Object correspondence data

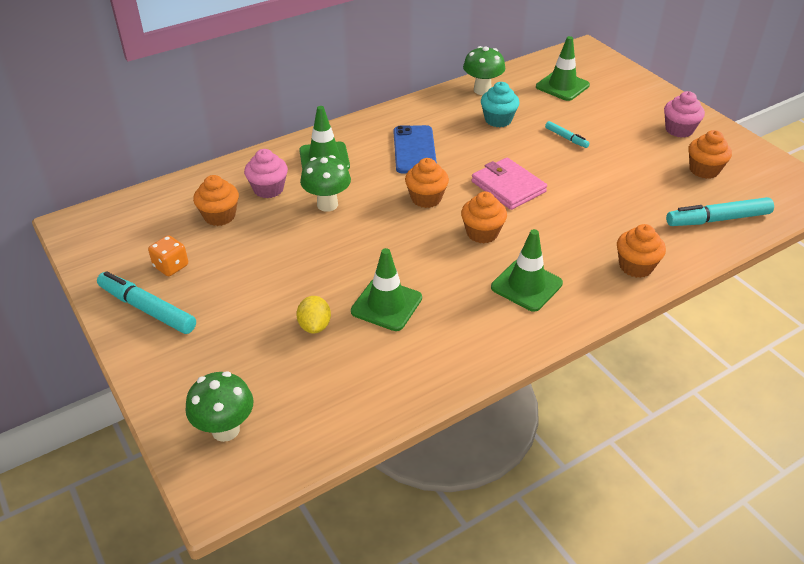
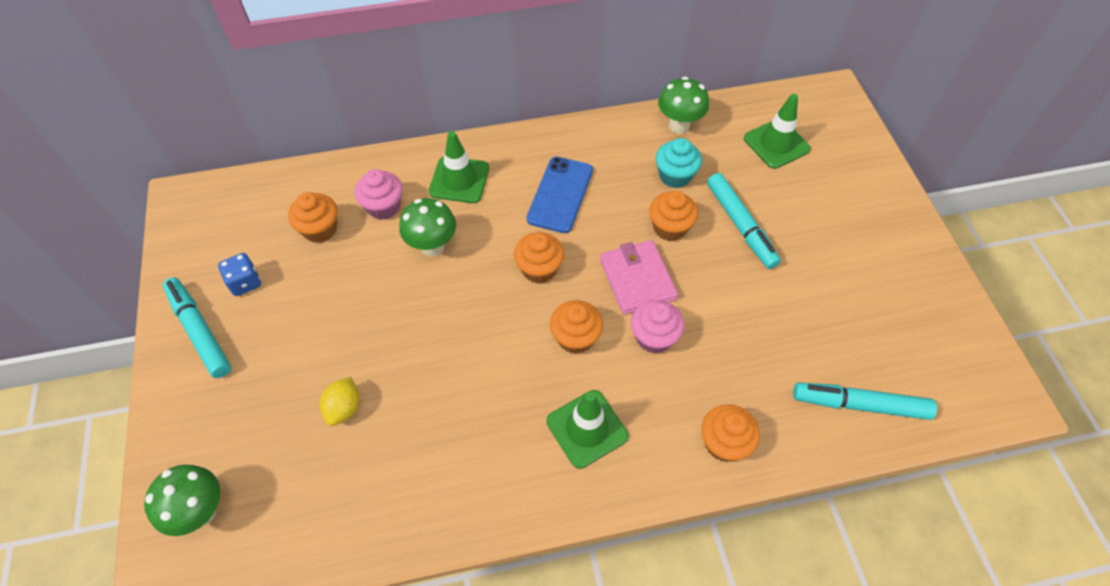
camera: 20 degrees right, 15 degrees up
(171, 266) = (245, 282): orange dice -> blue dice
(386, 305) = (427, 405): green traffic cone -> none
(566, 138) = (740, 225): turquoise marker -> turquoise marker, size x1.90
(679, 130) = (885, 251): pink cupcake -> pink cupcake (654, 337)
(704, 170) = (883, 323): orange cupcake -> orange cupcake (670, 228)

• [REQUIRED WORK] Repeat precisely the lines of the data starting at the one containing "(171, 266) = (245, 282): orange", last line included.

• [WRITTEN SOLUTION]
(171, 266) = (245, 282): orange dice -> blue dice
(386, 305) = (427, 405): green traffic cone -> none
(566, 138) = (740, 225): turquoise marker -> turquoise marker, size x1.90
(679, 130) = (885, 251): pink cupcake -> pink cupcake (654, 337)
(704, 170) = (883, 323): orange cupcake -> orange cupcake (670, 228)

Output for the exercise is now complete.